▸ **What is required**:
Output each line of the data word for word, from the first through the line that holds "DRIVER3: DRV8833 -> L9110S", and leave off whatever follows.

[Collected data]
^^^^^^^^^^^^^^^^

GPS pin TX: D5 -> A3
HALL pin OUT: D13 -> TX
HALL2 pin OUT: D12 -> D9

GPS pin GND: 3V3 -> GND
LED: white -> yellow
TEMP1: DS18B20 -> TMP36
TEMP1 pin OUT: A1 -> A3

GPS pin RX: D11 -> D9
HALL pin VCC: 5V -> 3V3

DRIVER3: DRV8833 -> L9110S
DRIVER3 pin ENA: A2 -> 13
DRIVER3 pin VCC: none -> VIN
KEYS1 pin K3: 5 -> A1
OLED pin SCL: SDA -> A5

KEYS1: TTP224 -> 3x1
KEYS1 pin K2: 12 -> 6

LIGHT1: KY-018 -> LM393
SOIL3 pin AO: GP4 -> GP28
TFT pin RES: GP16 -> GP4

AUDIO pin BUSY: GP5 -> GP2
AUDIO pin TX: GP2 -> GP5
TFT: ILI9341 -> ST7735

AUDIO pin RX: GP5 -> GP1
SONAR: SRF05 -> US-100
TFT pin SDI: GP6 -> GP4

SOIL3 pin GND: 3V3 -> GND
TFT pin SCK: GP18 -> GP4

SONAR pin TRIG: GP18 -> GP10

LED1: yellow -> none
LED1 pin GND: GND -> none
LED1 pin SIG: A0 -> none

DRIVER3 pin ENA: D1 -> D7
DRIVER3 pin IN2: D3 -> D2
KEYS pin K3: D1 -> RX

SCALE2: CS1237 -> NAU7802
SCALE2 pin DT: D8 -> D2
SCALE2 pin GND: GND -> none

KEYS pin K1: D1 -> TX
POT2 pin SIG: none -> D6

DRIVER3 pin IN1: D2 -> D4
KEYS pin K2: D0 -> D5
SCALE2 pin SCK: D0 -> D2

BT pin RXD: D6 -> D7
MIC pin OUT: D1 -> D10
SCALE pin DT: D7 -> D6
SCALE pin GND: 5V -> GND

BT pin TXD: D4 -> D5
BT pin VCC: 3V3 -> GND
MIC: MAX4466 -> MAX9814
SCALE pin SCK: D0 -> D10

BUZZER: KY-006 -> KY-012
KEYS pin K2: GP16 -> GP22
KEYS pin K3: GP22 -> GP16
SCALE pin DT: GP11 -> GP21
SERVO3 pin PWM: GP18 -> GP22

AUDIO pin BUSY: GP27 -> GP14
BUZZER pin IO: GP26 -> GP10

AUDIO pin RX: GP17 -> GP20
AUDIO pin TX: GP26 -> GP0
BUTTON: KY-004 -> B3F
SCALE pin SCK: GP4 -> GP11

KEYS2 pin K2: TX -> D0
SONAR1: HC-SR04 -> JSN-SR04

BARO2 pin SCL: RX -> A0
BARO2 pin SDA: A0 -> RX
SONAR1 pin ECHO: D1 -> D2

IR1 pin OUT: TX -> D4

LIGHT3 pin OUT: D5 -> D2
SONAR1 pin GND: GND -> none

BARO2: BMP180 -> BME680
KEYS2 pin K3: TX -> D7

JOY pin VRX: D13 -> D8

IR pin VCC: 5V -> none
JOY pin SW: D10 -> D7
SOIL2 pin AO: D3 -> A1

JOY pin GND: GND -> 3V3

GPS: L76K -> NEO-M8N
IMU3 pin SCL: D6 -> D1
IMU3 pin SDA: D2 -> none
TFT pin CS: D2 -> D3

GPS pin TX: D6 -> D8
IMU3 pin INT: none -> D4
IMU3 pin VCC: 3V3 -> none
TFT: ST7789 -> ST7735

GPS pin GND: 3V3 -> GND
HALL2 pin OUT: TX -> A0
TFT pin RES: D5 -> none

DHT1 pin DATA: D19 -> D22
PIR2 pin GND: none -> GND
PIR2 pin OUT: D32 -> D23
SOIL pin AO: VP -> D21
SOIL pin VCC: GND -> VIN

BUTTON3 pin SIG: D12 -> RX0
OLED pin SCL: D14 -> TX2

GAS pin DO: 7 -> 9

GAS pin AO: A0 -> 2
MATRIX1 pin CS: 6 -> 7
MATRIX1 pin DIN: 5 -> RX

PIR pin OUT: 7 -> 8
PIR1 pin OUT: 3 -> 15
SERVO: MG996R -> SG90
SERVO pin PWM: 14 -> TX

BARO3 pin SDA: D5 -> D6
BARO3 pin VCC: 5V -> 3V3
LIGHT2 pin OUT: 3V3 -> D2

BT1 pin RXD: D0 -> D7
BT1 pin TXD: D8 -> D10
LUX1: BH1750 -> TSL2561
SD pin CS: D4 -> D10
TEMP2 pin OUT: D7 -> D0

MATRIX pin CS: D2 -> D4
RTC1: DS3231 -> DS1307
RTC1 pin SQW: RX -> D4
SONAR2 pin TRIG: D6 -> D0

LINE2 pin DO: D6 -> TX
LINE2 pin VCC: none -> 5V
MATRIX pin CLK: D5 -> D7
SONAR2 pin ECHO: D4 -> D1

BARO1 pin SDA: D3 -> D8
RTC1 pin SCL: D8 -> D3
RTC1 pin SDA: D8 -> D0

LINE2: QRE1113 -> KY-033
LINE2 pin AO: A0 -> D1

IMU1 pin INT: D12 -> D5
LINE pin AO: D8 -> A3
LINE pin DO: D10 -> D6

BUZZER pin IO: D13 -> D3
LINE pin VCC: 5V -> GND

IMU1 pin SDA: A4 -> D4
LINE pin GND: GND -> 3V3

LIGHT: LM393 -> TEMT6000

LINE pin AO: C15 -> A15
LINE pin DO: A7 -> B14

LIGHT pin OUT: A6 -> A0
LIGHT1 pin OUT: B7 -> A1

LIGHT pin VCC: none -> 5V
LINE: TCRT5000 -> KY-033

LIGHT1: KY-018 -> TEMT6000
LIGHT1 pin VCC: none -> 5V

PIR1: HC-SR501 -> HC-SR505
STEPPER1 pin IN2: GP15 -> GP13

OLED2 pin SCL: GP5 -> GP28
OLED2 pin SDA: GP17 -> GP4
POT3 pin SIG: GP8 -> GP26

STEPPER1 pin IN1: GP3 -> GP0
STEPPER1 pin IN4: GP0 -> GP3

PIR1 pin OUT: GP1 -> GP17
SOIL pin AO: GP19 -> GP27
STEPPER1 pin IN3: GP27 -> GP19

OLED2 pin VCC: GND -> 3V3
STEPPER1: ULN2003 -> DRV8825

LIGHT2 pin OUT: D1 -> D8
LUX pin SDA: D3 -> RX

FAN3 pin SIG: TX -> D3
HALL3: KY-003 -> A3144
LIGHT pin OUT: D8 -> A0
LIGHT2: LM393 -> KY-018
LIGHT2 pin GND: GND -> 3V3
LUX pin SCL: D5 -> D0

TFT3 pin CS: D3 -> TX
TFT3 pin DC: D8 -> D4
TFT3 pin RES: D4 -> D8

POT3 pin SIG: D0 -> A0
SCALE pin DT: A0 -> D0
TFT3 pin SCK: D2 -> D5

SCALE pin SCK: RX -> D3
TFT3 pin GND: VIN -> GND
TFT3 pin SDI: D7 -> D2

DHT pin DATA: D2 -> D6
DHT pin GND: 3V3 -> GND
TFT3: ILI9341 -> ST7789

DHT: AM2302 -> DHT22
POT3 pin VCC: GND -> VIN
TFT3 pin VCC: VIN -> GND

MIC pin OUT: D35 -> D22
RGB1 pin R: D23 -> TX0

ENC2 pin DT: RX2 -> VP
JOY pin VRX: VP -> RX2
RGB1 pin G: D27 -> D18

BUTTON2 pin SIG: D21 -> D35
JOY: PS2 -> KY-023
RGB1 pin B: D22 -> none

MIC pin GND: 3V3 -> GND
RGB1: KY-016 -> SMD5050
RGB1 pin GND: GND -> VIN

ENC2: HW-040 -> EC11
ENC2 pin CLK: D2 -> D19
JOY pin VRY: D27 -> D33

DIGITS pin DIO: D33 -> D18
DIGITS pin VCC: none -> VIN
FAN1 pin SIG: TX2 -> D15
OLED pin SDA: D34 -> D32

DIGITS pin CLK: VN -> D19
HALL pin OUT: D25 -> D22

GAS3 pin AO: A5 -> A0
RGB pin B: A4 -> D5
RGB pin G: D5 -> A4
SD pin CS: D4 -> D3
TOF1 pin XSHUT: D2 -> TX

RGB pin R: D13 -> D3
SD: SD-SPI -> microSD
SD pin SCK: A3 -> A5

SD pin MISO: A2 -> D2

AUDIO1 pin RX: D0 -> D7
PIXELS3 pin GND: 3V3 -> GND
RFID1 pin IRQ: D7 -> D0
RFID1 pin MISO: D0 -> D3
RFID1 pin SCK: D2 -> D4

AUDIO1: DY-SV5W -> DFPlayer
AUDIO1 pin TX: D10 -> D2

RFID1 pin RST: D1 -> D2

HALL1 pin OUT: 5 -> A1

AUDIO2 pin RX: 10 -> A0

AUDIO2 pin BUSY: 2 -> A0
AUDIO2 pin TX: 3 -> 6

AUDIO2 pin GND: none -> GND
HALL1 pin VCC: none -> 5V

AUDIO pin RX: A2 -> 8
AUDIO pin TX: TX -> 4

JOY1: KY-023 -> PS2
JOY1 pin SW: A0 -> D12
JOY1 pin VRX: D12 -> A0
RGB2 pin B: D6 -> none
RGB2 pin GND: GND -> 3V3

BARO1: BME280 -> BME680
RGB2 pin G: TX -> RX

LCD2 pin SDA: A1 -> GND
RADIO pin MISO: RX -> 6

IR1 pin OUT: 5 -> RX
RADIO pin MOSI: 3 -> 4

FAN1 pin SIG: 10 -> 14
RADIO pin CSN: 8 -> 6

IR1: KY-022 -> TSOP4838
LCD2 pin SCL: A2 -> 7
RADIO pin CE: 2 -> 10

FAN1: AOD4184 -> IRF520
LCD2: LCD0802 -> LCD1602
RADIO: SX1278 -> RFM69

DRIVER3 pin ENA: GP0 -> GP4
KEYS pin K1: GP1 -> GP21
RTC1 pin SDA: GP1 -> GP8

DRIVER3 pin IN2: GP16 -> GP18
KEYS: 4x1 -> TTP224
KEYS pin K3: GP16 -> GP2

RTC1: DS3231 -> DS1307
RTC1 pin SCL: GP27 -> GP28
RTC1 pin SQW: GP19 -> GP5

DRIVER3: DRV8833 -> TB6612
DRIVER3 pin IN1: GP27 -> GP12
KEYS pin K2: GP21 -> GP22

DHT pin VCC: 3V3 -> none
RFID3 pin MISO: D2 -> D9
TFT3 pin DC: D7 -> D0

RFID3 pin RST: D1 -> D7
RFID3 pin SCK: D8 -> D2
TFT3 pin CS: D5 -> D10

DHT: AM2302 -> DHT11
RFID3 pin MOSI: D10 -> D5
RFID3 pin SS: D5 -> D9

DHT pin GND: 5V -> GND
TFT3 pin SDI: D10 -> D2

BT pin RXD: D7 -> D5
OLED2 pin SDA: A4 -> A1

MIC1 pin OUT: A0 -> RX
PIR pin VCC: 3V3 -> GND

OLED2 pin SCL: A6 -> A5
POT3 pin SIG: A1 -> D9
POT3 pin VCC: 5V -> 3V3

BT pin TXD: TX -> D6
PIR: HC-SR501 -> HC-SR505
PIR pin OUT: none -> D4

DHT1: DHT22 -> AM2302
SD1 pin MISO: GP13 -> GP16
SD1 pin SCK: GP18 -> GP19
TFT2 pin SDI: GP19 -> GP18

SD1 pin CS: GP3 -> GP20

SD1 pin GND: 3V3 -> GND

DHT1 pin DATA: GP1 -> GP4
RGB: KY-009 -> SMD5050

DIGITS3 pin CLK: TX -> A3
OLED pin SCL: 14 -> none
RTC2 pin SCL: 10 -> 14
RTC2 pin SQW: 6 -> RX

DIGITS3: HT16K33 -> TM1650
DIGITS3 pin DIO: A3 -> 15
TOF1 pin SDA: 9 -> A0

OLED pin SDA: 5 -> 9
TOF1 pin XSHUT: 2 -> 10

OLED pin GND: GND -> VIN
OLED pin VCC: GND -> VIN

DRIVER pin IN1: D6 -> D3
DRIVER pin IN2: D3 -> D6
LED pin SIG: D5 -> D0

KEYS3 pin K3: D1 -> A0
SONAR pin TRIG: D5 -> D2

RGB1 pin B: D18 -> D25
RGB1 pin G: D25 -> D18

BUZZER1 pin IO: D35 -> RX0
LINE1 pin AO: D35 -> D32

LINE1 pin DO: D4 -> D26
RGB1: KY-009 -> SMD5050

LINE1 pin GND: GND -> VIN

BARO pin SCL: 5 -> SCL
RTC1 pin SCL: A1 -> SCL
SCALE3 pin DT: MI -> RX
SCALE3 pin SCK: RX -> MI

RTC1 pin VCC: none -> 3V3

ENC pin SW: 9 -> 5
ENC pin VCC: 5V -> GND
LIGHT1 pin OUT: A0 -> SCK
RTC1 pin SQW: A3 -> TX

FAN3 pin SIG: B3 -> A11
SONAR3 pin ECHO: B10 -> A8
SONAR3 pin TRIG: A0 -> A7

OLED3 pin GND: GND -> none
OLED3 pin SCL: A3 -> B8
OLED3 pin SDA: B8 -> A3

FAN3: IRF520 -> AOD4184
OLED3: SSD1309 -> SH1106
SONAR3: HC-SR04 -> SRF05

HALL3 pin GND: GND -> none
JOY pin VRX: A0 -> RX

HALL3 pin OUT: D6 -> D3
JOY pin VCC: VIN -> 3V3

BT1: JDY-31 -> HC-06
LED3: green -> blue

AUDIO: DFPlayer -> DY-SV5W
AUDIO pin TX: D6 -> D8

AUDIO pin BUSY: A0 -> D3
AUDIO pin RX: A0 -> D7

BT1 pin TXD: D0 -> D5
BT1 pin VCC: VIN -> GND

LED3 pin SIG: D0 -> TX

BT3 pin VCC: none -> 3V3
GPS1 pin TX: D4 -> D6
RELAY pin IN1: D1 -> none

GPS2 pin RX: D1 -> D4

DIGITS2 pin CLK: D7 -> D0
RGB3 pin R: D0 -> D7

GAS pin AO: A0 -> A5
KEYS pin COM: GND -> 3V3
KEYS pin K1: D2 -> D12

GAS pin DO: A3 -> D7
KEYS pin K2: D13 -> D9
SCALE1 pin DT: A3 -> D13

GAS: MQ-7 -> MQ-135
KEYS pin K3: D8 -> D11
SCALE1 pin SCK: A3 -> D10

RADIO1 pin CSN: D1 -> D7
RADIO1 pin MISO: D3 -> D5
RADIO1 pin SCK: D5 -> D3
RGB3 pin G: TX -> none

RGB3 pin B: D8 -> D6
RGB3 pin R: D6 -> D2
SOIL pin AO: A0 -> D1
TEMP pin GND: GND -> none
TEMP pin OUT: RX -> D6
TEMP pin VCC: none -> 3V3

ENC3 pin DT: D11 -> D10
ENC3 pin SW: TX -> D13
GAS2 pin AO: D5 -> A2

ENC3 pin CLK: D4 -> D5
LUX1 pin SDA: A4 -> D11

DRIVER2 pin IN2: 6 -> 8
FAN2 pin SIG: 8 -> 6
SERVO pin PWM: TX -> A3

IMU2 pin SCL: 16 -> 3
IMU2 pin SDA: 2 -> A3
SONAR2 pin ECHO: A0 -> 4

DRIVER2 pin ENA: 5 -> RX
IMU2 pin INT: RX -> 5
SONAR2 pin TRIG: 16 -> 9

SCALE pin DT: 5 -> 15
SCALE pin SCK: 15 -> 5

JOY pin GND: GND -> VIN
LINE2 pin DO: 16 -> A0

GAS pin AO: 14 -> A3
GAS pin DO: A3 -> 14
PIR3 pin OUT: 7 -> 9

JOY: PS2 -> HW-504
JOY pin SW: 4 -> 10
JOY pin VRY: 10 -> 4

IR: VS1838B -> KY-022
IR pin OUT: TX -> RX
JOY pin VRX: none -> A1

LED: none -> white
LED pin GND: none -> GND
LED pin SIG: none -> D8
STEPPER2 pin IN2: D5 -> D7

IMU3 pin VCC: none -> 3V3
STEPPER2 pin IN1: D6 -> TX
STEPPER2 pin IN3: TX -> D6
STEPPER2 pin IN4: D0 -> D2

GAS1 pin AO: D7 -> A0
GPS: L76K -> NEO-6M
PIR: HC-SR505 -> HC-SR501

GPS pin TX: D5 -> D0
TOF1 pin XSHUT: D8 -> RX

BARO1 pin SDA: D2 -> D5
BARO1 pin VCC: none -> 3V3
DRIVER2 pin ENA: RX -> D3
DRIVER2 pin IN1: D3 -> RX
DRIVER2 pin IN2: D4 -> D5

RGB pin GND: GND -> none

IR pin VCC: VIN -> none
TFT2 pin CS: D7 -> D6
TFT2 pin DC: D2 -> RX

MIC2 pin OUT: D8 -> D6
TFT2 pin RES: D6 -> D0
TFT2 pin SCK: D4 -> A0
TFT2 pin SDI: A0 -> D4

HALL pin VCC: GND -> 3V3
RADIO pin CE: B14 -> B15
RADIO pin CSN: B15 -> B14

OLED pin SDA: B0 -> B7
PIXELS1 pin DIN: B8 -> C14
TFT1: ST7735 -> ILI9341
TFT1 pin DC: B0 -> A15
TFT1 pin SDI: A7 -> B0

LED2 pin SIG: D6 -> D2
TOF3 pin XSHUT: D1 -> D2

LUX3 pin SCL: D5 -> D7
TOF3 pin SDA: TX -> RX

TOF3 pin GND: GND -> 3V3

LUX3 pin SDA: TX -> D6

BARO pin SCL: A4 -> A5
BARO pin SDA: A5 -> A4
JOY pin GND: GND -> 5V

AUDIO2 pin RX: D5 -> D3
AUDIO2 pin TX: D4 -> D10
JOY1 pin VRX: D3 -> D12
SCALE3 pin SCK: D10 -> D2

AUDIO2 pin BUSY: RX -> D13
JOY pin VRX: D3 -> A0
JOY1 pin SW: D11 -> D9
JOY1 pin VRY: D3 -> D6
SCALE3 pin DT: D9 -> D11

^^^^^^^^^^^^^^^^

▸ **Reply**:
GPS pin TX: D5 -> A3
HALL pin OUT: D13 -> TX
HALL2 pin OUT: D12 -> D9

GPS pin GND: 3V3 -> GND
LED: white -> yellow
TEMP1: DS18B20 -> TMP36
TEMP1 pin OUT: A1 -> A3

GPS pin RX: D11 -> D9
HALL pin VCC: 5V -> 3V3

DRIVER3: DRV8833 -> L9110S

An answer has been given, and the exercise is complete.